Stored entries
* * * *
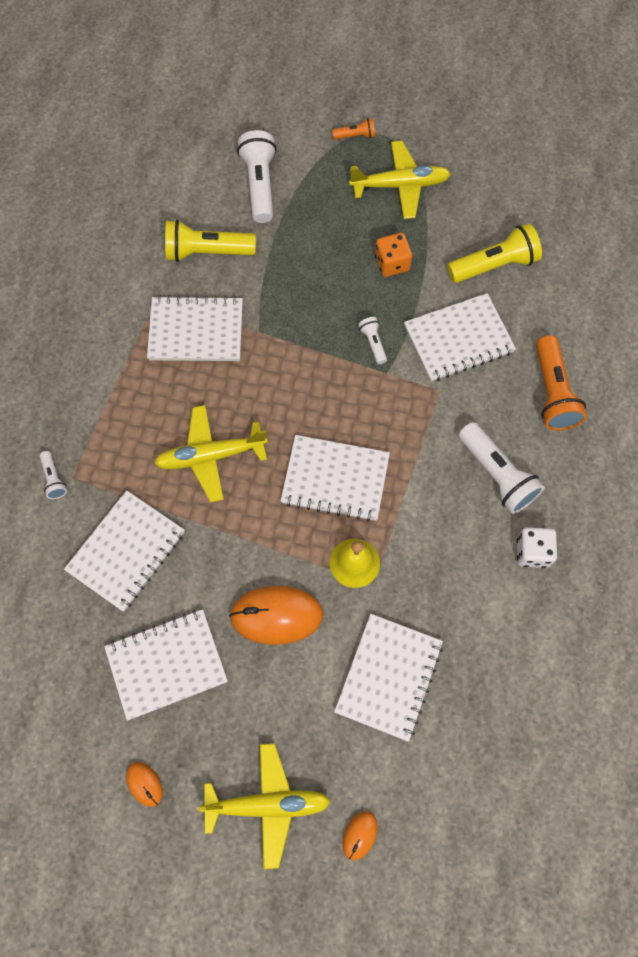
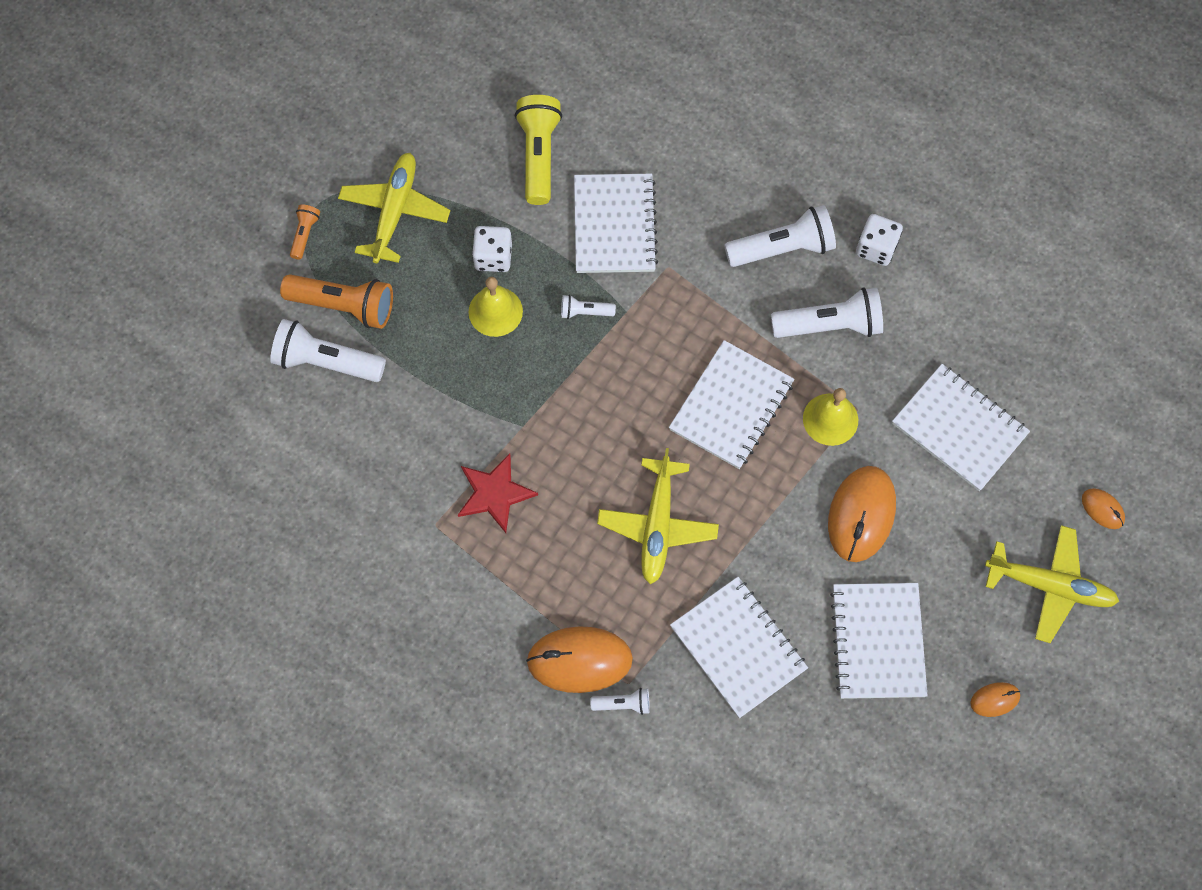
camera: 70 degrees left, 0 degrees up
white notebook [147,295,243,361] -> red star [458,453,538,533]
yellow flashlight [165,220,256,262] -> none
yellow plane [196,743,331,869] -> yellow plane turned 90 degrees clockwise [985,525,1119,643]
orange dice [375,233,412,277] -> white dice [472,226,512,272]
orange flashlight [536,335,587,430] -> orange flashlight moved to [280,274,393,329]
none -> yellow bell [468,277,523,337]
none -> orange mouse [526,626,633,693]
none -> white flashlight [771,287,883,338]

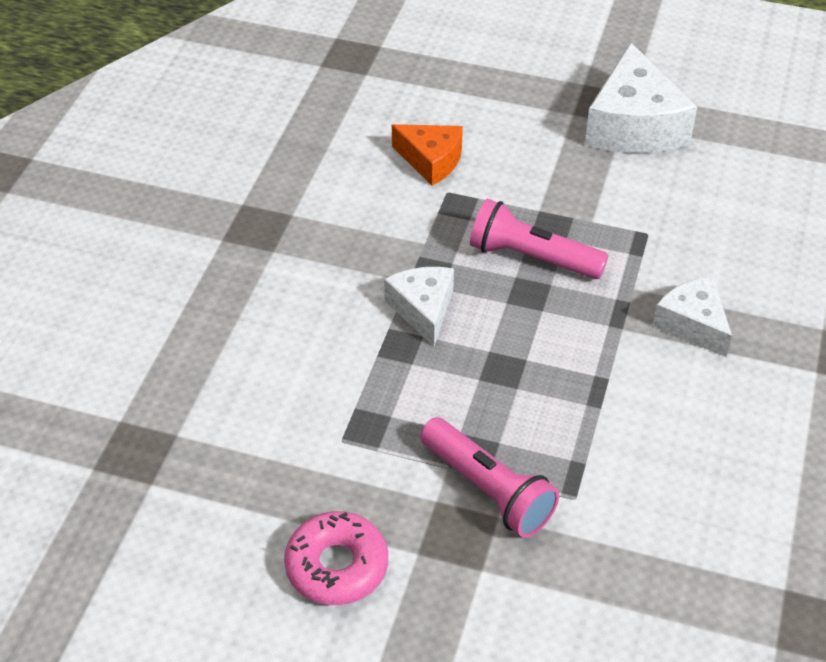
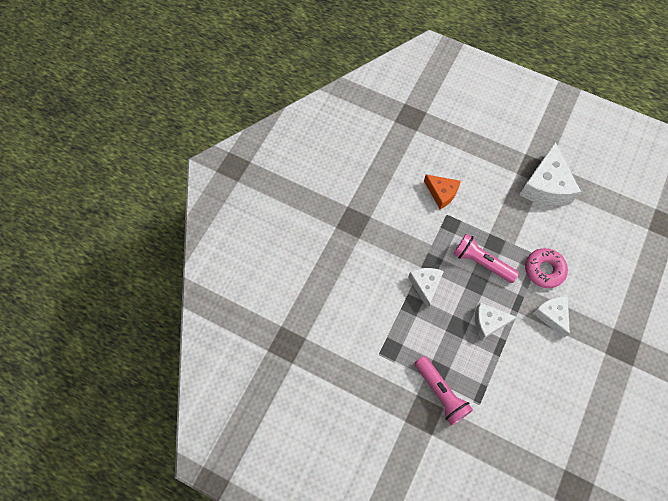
camera: 10 degrees right, 20 degrees up
pink donut [284,511,388,605] -> pink donut moved to [525,248,568,288]
none -> white cheese [475,303,516,340]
* * * *
> **Job**
Would you copy out each line of the records above where the word "white" occurs?

> **Solution for this task**
white notebook [147,295,243,361] -> red star [458,453,538,533]
orange dice [375,233,412,277] -> white dice [472,226,512,272]
none -> white flashlight [771,287,883,338]
none -> white cheese [475,303,516,340]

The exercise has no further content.